**Instructions for the task:** Leaving out every picture, quote the data below exactly as it appears.

**Data under study:**
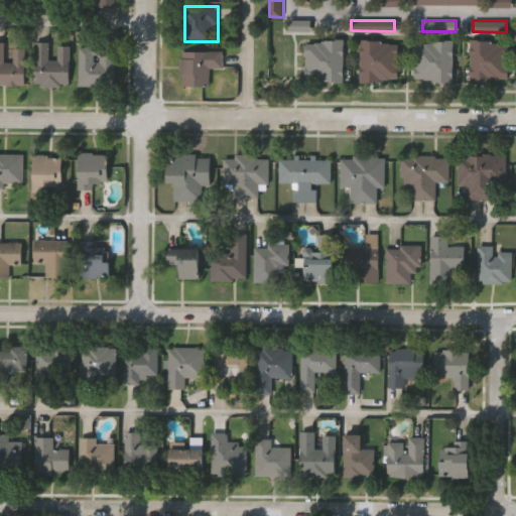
[(307,45),(315,45),(315,43),(325,43),(325,41),(331,41),(331,39),(344,40),(343,83),(331,83),(331,81),(324,81),(324,80),(315,79),(315,78),(306,78),(307,45)]
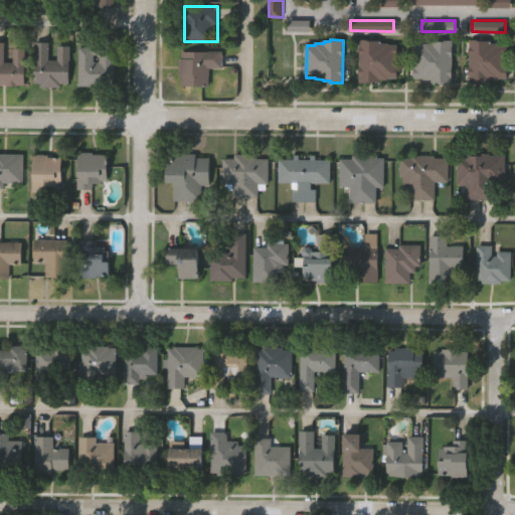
[(361,39),(374,39),(374,41),(380,41),(380,43),(388,43),(388,45),(397,45),(397,77),(388,77),(388,79),(379,79),(379,81),(374,80),(374,82),(360,82),(361,39)]
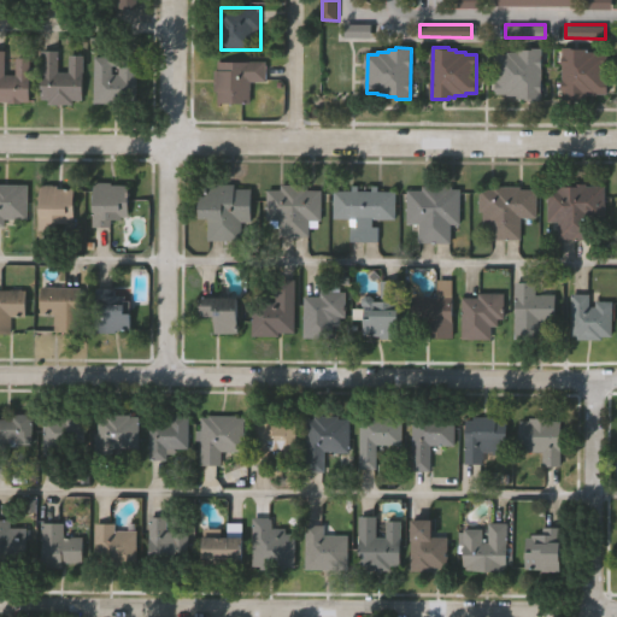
[(499,53),(509,54),(509,52),(519,52),(519,50),(527,50),(527,47),(542,47),(541,99),(527,98),(527,95),(518,95),(518,94),(509,94),(509,93),(498,93),(499,53)]
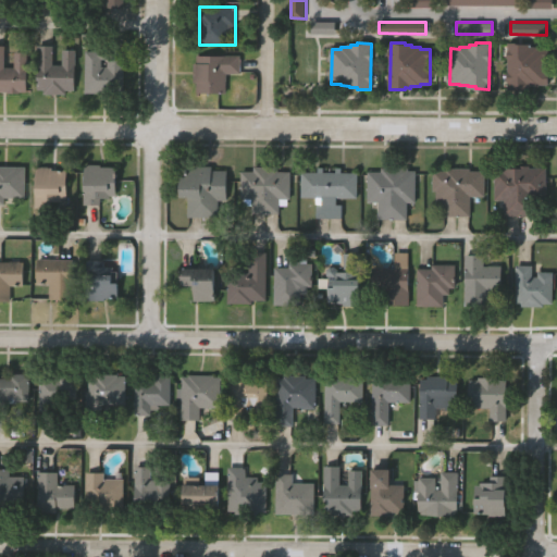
[(509,42),(524,42),(524,45),(531,45),(531,47),(540,47),(540,49),(549,49),(549,85),(540,84),(540,86),(530,86),(530,88),(524,88),(524,89),(509,89),(509,42)]
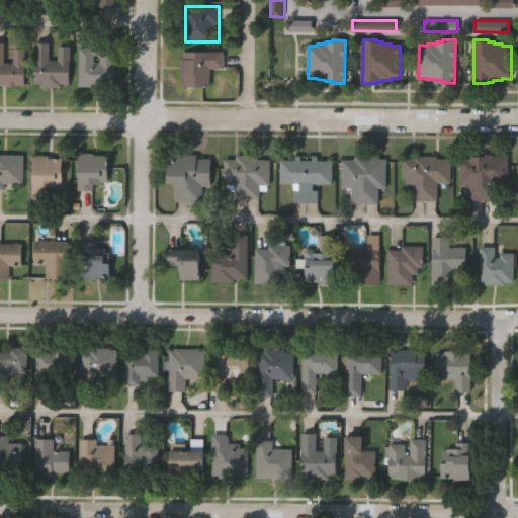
[(25,86),(0,86),(0,42),(6,42),(5,62),(12,62),(13,47),(26,48),(25,86)]
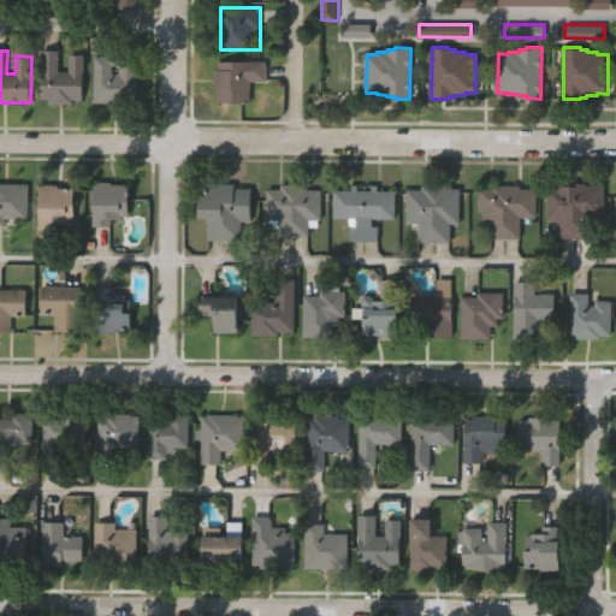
[(84,55),(84,104),(42,102),(43,51),(60,51),(60,71),(70,71),(70,54),(84,55)]
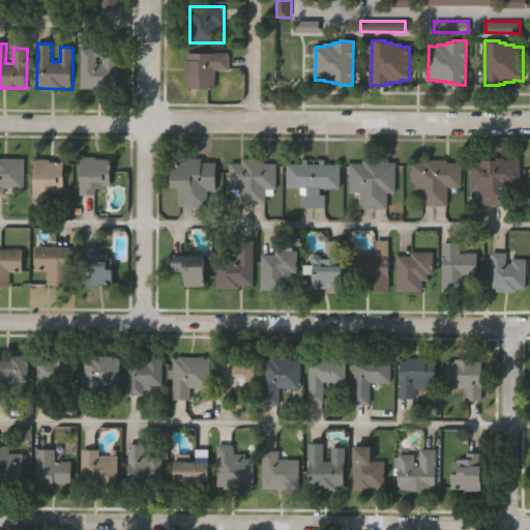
[(83,88),(83,48),(119,48),(119,77),(114,77),(114,88),(83,88)]
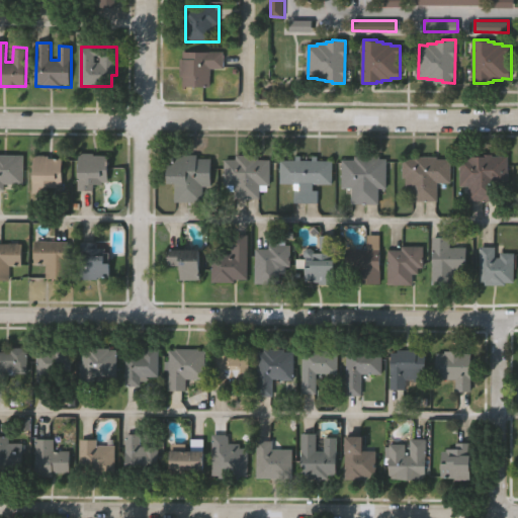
[(210,68),(210,87),(181,87),(181,52),(225,52),(225,68),(210,68)]
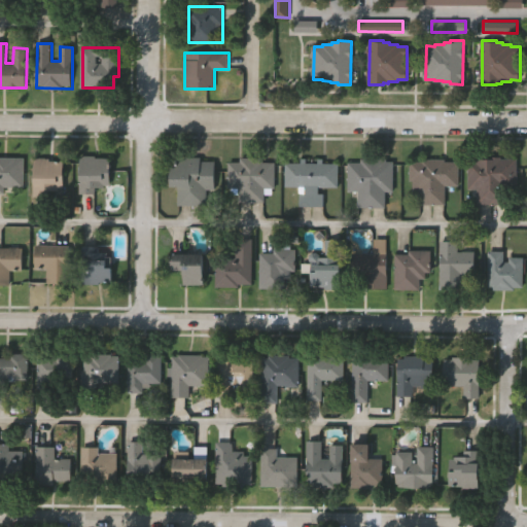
[(520,186),(506,186),(507,204),(480,205),(480,189),(468,189),(467,164),(467,162),(476,162),(476,157),(489,156),(489,154),(503,154),(503,157),(519,157),(520,186)]
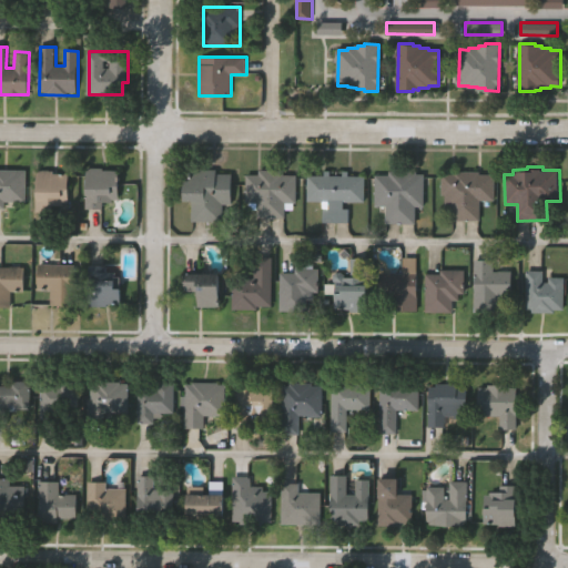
[(217,173),(234,173),(234,203),(225,203),(224,221),(192,221),(192,201),(184,201),(184,179),(193,179),(193,168),(219,168),(217,173)]
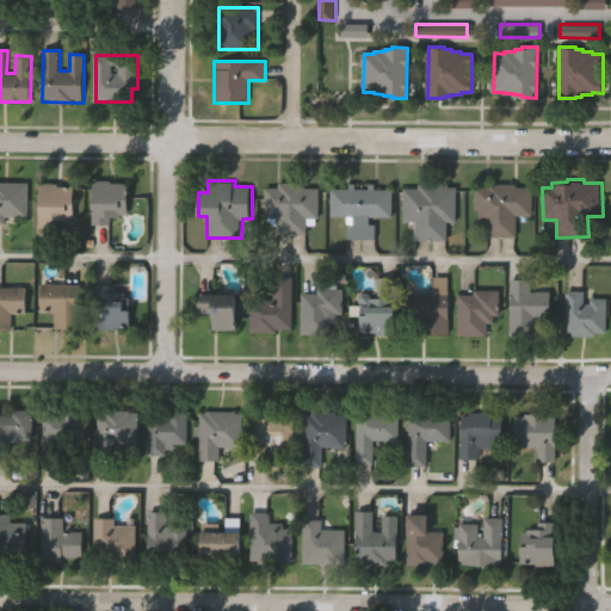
[(308,186),(321,187),(320,218),(316,218),(315,224),(308,224),(308,233),(276,233),(276,226),(269,226),(269,217),(264,217),(265,187),(281,187),(281,181),(308,181),(308,186)]
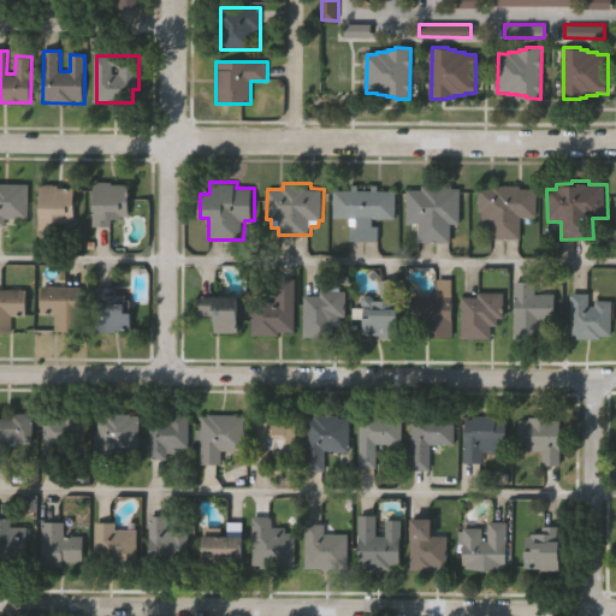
[(378,189),(398,189),(398,218),(374,218),(374,225),(380,225),(379,241),(350,241),(350,225),(356,225),(356,218),(333,218),(333,190),(353,190),(353,183),(378,184),(378,189)]
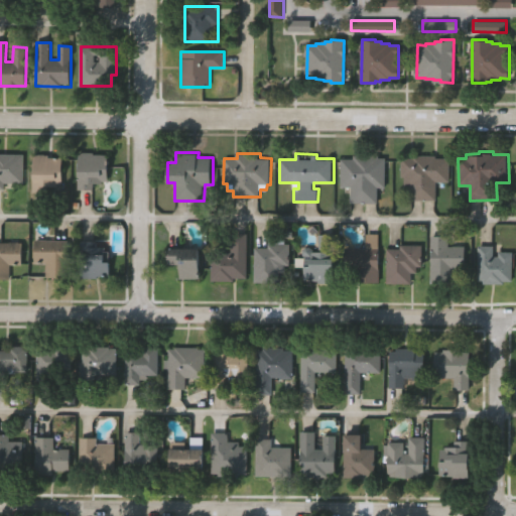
[(0,154),(23,154),(23,187),(0,187),(0,154)]
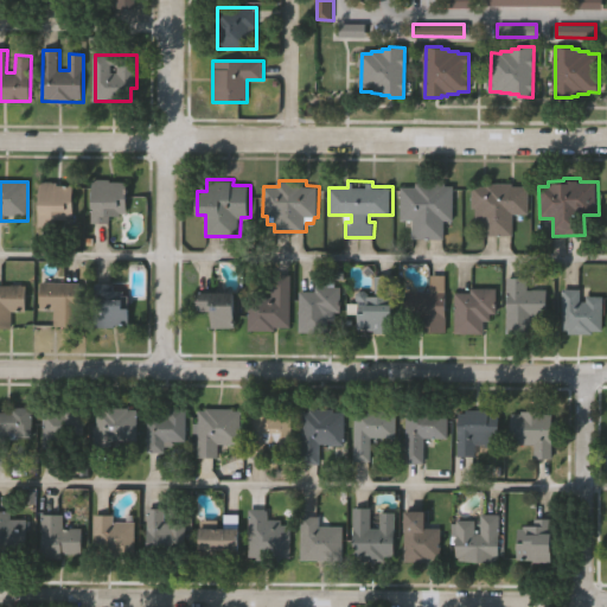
[(455,221),(446,221),(446,237),(414,237),(414,219),(402,218),(402,187),(417,186),(417,181),(447,181),(447,185),(455,185),(455,221)]
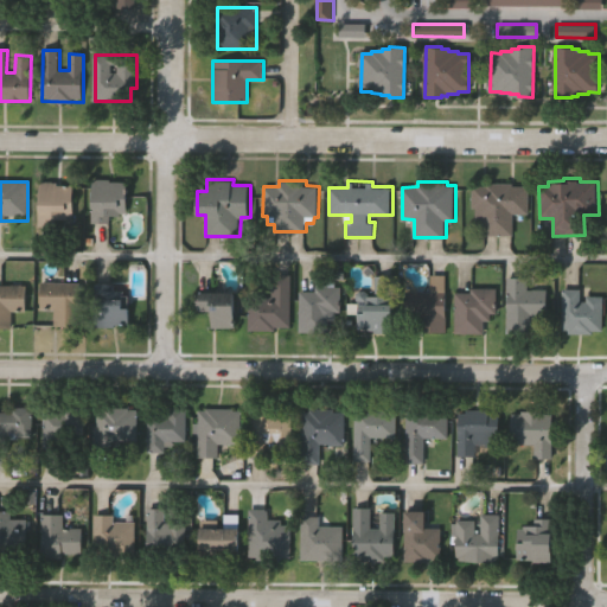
[(529,213),(513,213),(513,235),(484,235),(484,221),(477,221),(477,209),(472,209),(472,185),(486,186),(486,181),(513,181),(513,185),(530,185),(529,213)]
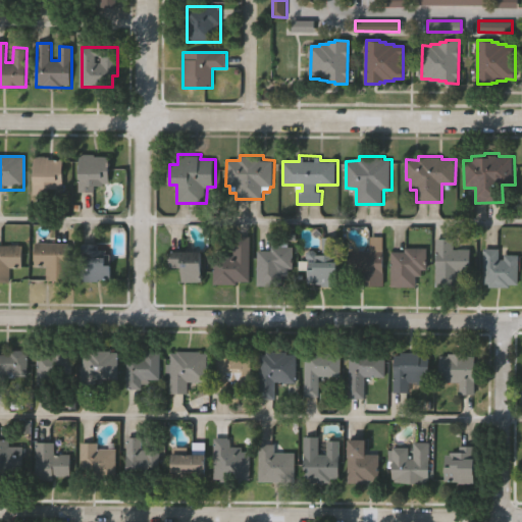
[(34,192),(34,157),(64,157),(64,192),(34,192)]
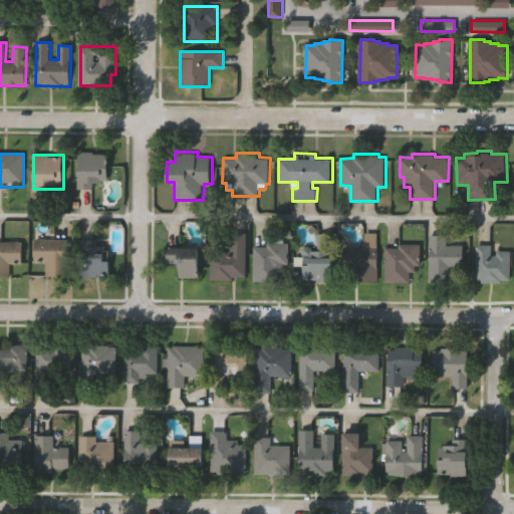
[(107,155),(107,181),(99,181),(99,189),(78,189),(78,155),(107,155)]
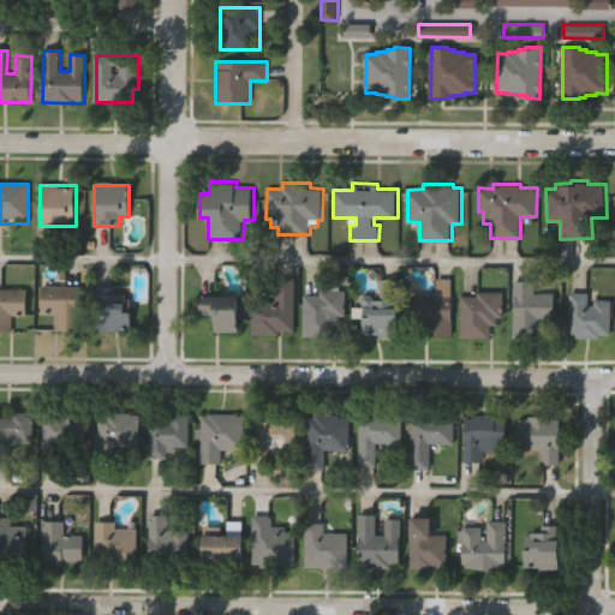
[(294,333),(252,333),(252,299),(274,299),(274,279),(294,279),(294,333)]
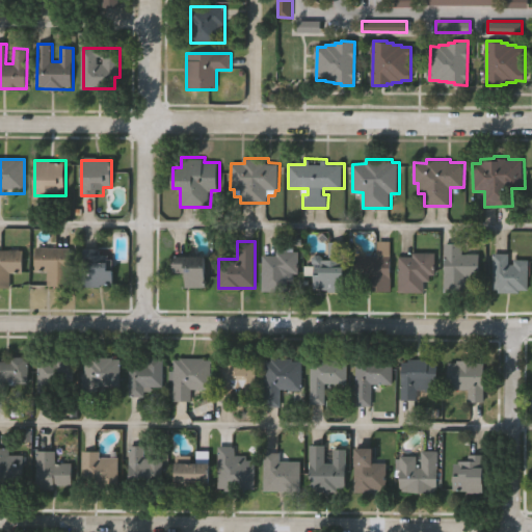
[(391,291),(360,291),(360,257),(377,257),(377,241),(391,241),(391,291)]
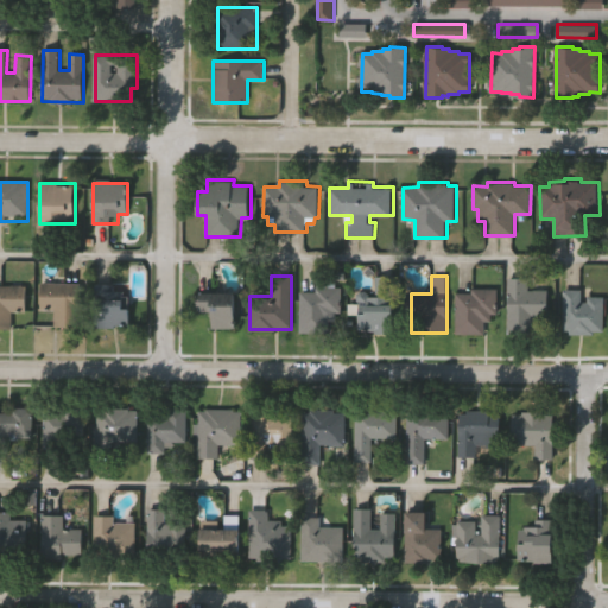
[(393,277),(393,331),(359,331),(359,296),(375,296),(375,277),(393,277)]
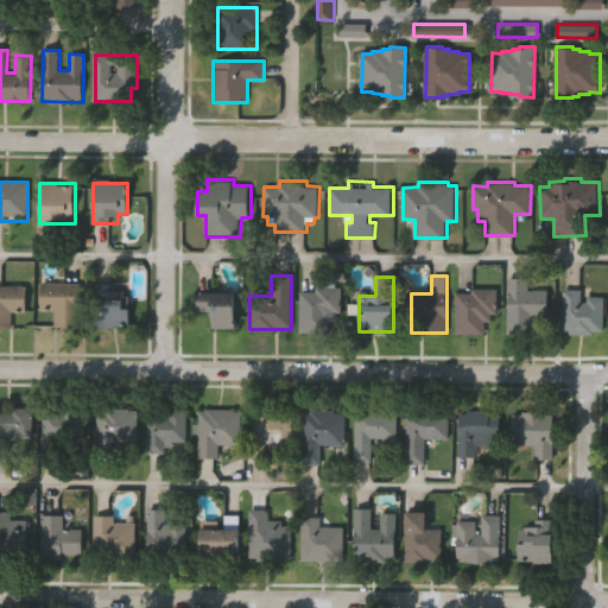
[(529,290),(546,290),(546,318),(532,318),(532,335),(507,335),(507,278),(529,278),(529,290)]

**Exercise answer:**
[(307,45),(315,45),(315,43),(325,43),(325,41),(331,41),(331,39),(344,40),(343,83),(331,83),(331,81),(324,81),(324,80),(315,79),(315,78),(306,78),(307,45)]
[(361,39),(374,39),(374,41),(380,41),(380,43),(388,43),(388,45),(397,45),(397,77),(388,77),(388,79),(379,79),(379,81),(374,80),(374,82),(360,82),(361,39)]
[(499,53),(509,54),(509,52),(519,52),(519,50),(527,50),(527,47),(542,47),(541,99),(527,98),(527,95),(518,95),(518,94),(509,94),(509,93),(498,93),(499,53)]
[(509,42),(524,42),(524,45),(531,45),(531,47),(540,47),(540,49),(549,49),(549,85),(540,84),(540,86),(530,86),(530,88),(524,88),(524,89),(509,89),(509,42)]
[(25,86),(0,86),(0,42),(6,42),(5,62),(12,62),(13,47),(26,48),(25,86)]
[(84,55),(84,104),(42,102),(43,51),(60,51),(60,71),(70,71),(70,54),(84,55)]
[(83,88),(83,48),(119,48),(119,77),(114,77),(114,88),(83,88)]
[(210,68),(210,87),(181,87),(181,52),(225,52),(225,68),(210,68)]
[(520,186),(506,186),(507,204),(480,205),(480,189),(468,189),(467,164),(467,162),(476,162),(476,157),(489,156),(489,154),(503,154),(503,157),(519,157),(520,186)]
[(217,173),(234,173),(234,203),(225,203),(224,221),(192,221),(192,201),(184,201),(184,179),(193,179),(193,168),(219,168),(217,173)]
[(308,186),(321,187),(320,218),(316,218),(315,224),(308,224),(308,233),(276,233),(276,226),(269,226),(269,217),(264,217),(265,187),(281,187),(281,181),(308,181),(308,186)]
[(378,189),(398,189),(398,218),(374,218),(374,225),(380,225),(379,241),(350,241),(350,225),(356,225),(356,218),(333,218),(333,190),(353,190),(353,183),(378,184),(378,189)]
[(0,154),(23,154),(23,187),(0,187),(0,154)]
[(455,221),(446,221),(446,237),(414,237),(414,219),(402,218),(402,187),(417,186),(417,181),(447,181),(447,185),(455,185),(455,221)]
[(529,213),(513,213),(513,235),(484,235),(484,221),(477,221),(477,209),(472,209),(472,185),(486,186),(486,181),(513,181),(513,185),(530,185),(529,213)]
[(34,192),(34,157),(64,157),(64,192),(34,192)]
[(107,155),(107,181),(99,181),(99,189),(78,189),(78,155),(107,155)]
[(294,333),(252,333),(252,299),(274,299),(274,279),(294,279),(294,333)]
[(391,291),(360,291),(360,257),(377,257),(377,241),(391,241),(391,291)]
[(393,277),(393,331),(359,331),(359,296),(375,296),(375,277),(393,277)]
[(529,290),(546,290),(546,318),(532,318),(532,335),(507,335),(507,278),(529,278),(529,290)]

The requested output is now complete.